ASSIGNMENT: Lines before the one containing "(602, 155) = (429, 155): pink" are left out; that line and every line after it, through the end of the records, are to be reproduced exactly.

---- DATA SUPPLIED

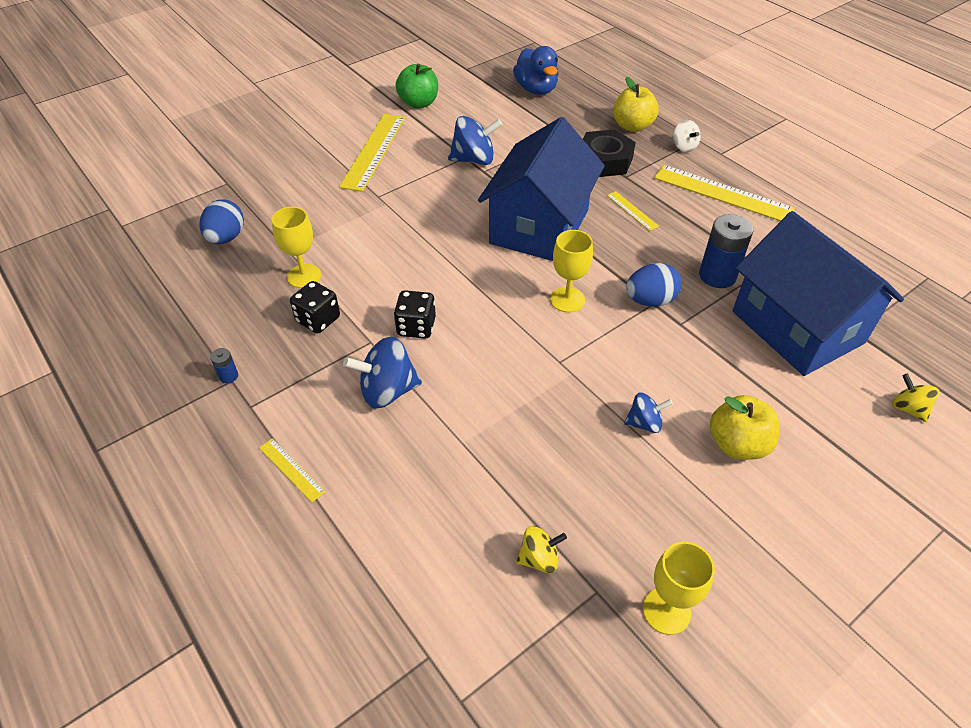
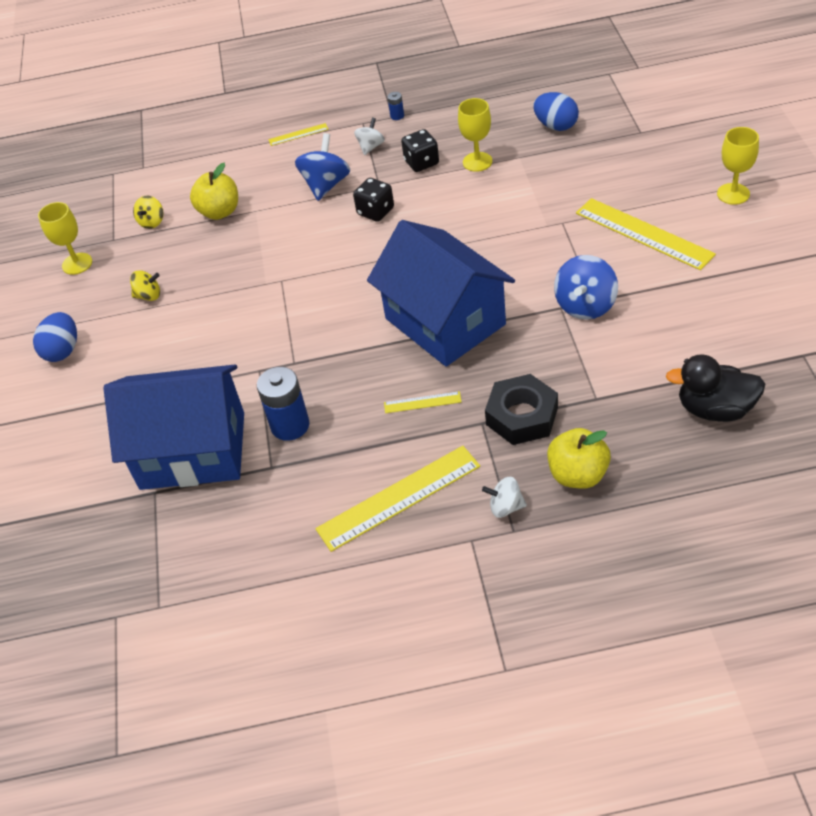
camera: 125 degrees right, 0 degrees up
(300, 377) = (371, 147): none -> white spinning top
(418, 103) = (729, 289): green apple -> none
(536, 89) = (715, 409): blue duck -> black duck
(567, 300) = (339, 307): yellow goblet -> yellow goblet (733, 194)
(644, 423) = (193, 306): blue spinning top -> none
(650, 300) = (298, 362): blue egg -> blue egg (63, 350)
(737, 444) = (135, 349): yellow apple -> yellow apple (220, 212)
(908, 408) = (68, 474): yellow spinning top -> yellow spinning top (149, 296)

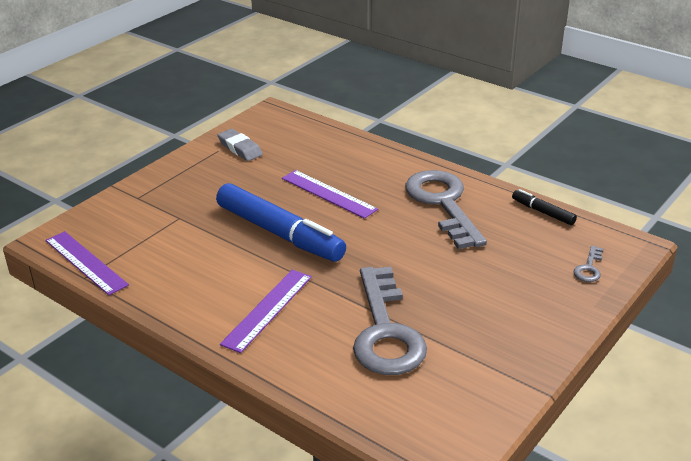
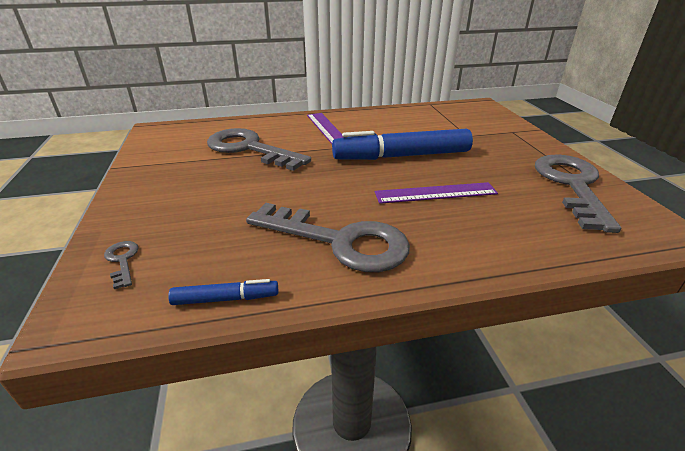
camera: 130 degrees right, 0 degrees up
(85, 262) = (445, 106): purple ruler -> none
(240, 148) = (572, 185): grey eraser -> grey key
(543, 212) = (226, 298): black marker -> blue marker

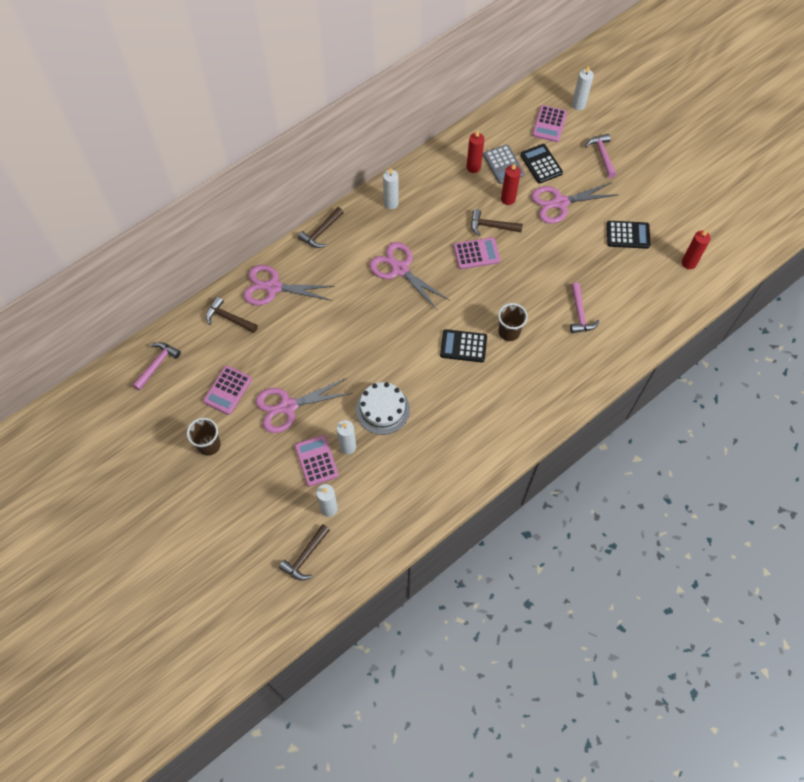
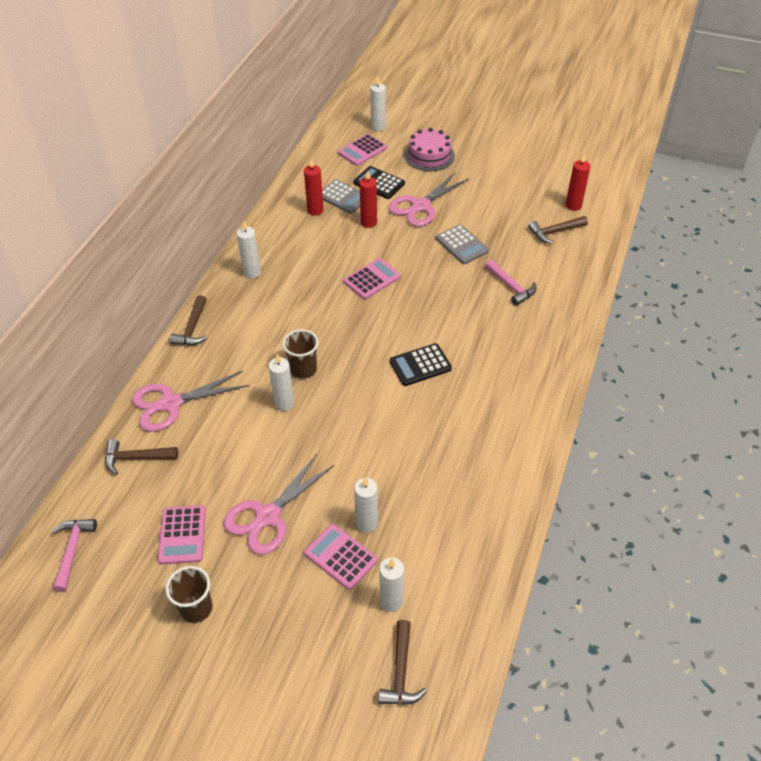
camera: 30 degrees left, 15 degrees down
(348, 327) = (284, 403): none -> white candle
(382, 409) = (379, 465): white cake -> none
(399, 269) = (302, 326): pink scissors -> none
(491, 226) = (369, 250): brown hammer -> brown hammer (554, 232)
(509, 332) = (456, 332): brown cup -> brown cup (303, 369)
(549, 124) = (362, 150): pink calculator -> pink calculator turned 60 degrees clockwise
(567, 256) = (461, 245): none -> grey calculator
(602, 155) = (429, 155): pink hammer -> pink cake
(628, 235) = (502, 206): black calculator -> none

--------

TASK RESULT:
(602, 155) = (429, 155): pink hammer -> pink cake
(628, 235) = (502, 206): black calculator -> none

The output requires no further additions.